START Data excerpts

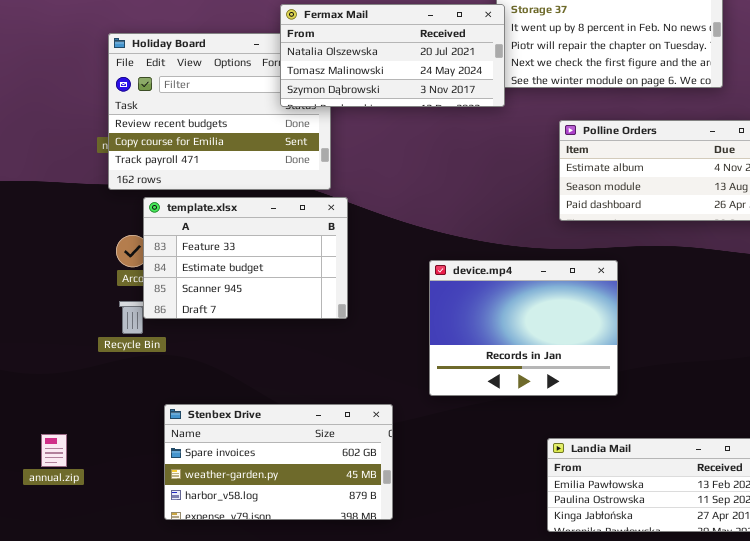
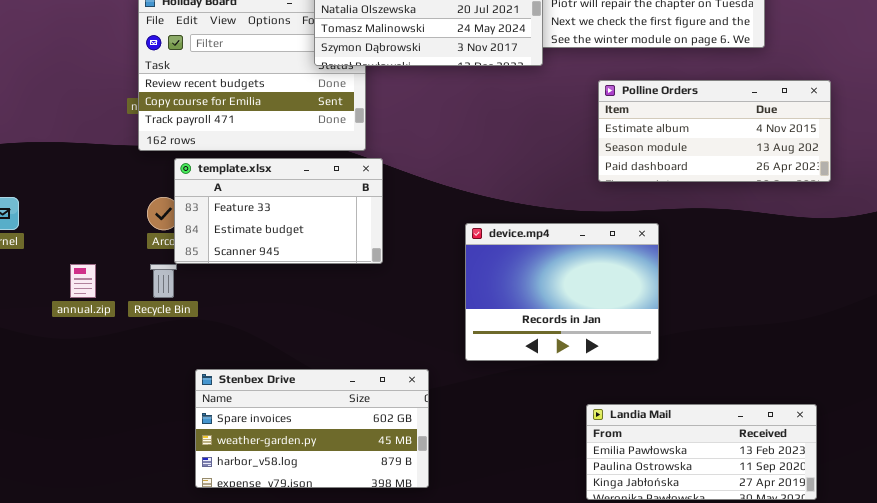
template.xlsx: [143,197,348,319] -> [174,158,383,264], resized
annual.zip: [41,434,67,467] -> [70,264,96,298], moved

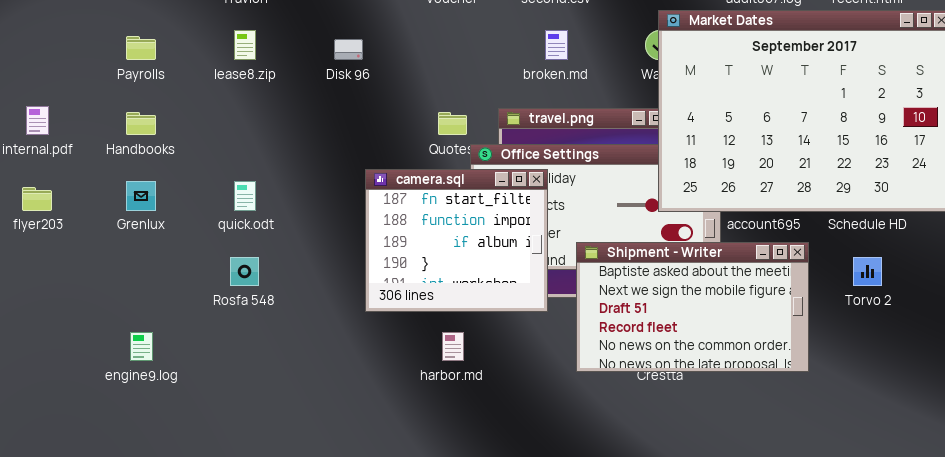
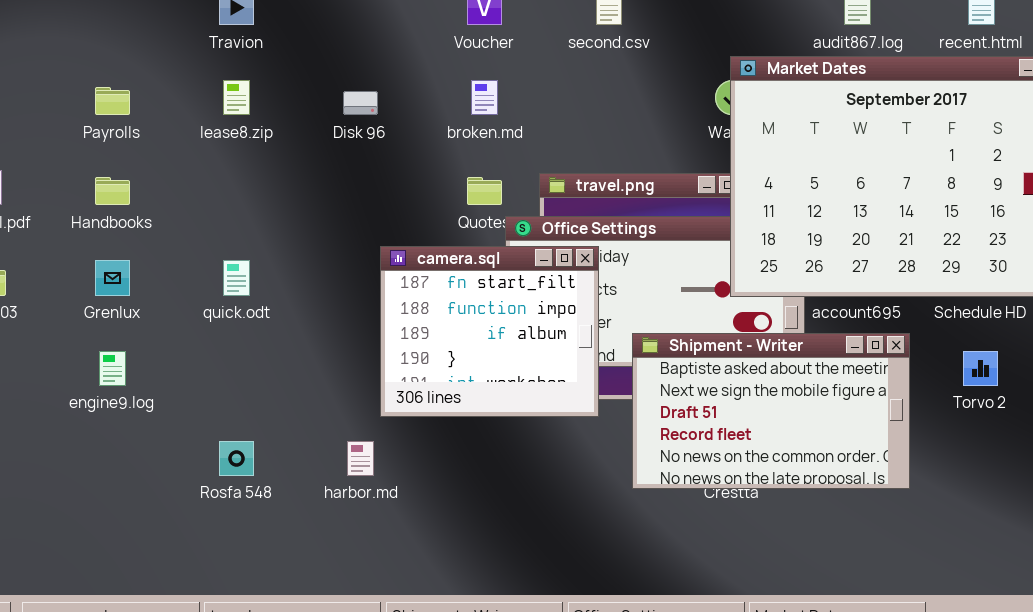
broken.md: [545,30,568,60] -> [471,80,498,115], moved
Rosfa 548: [230,257,259,286] -> [219,441,254,476], moved
engine9.log: [130,332,153,361] -> [99,351,126,386], moved
harbor.md: [442,332,464,361] -> [347,441,374,476], moved

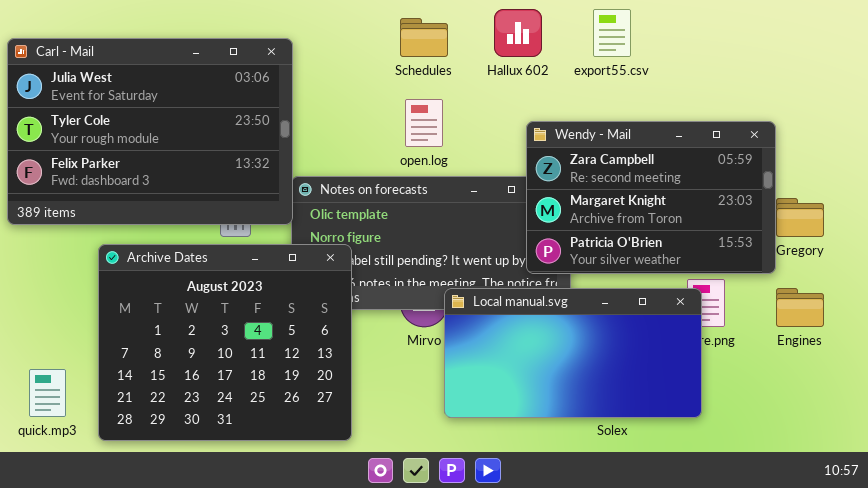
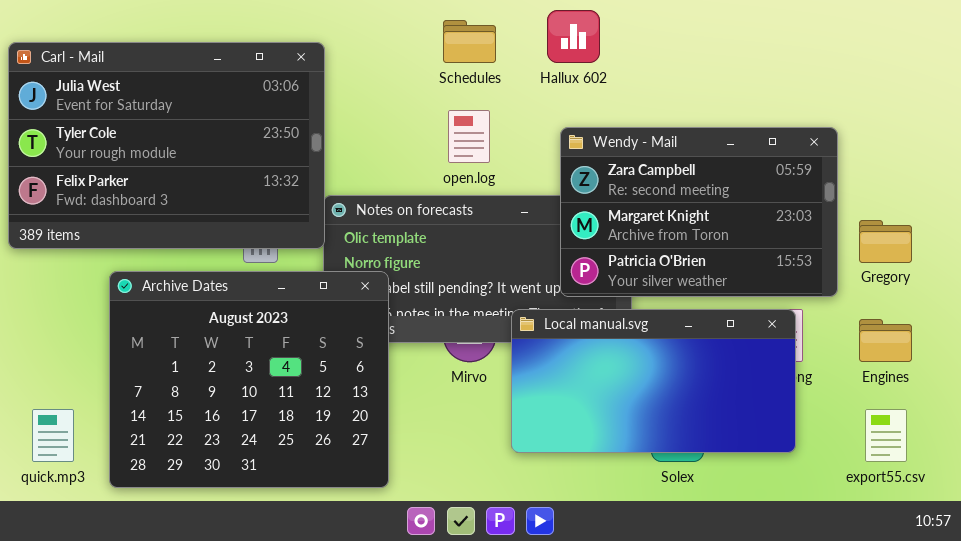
export55.csv: [593,9,631,57] -> [865,409,907,462], moved
Wendy - Mail: [526,121,776,274] -> [560,127,838,297], moved
Local manual.svg: [444,288,702,418] -> [511,309,796,453], moved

END Data excerpts

:: Task requirements ::
Start at the top of the entries and repeat each line exactly, ending at the line that contains "Wendy - Mail: [526,121,776,274]". Pictures are not part of the copy.

:: Response area ::
template.xlsx: [143,197,348,319] -> [174,158,383,264], resized
annual.zip: [41,434,67,467] -> [70,264,96,298], moved

broken.md: [545,30,568,60] -> [471,80,498,115], moved
Rosfa 548: [230,257,259,286] -> [219,441,254,476], moved
engine9.log: [130,332,153,361] -> [99,351,126,386], moved
harbor.md: [442,332,464,361] -> [347,441,374,476], moved

export55.csv: [593,9,631,57] -> [865,409,907,462], moved
Wendy - Mail: [526,121,776,274] -> [560,127,838,297], moved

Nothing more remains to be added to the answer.